───── EXTRACTED MATERIAL
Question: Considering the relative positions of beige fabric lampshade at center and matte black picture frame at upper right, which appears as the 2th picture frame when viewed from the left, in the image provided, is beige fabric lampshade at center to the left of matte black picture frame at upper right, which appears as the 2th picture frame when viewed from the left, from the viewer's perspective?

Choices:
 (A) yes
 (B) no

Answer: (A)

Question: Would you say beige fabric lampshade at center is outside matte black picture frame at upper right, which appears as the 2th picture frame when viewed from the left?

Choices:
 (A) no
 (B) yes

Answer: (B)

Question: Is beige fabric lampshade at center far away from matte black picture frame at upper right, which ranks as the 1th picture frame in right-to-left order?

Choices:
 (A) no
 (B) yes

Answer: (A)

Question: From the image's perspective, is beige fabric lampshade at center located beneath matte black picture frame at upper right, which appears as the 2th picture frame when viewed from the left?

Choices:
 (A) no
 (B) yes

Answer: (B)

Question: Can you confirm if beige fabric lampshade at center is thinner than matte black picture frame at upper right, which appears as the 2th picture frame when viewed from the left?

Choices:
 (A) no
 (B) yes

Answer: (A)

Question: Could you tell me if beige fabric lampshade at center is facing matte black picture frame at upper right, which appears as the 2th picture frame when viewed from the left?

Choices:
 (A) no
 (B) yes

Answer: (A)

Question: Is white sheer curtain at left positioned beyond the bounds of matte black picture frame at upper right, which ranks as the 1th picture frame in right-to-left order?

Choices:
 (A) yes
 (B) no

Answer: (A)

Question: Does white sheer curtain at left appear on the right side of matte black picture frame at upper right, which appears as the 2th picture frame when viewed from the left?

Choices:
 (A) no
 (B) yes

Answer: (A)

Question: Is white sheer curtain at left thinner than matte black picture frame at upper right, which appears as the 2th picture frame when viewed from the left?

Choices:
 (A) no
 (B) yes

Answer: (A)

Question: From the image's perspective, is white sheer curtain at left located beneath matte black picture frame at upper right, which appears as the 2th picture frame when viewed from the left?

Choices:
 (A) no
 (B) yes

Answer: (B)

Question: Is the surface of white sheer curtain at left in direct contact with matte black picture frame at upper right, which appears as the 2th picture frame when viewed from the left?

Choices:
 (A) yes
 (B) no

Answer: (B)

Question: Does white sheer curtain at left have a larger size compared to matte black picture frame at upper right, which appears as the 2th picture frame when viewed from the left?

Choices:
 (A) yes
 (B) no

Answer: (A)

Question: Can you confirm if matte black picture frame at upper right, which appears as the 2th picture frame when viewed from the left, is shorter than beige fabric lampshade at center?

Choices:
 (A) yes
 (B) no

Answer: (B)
──────────
→ **TO DO**
Count the lines above that contain the word "order", and reply with the number alone.

→ **ANSWER BELOW**
2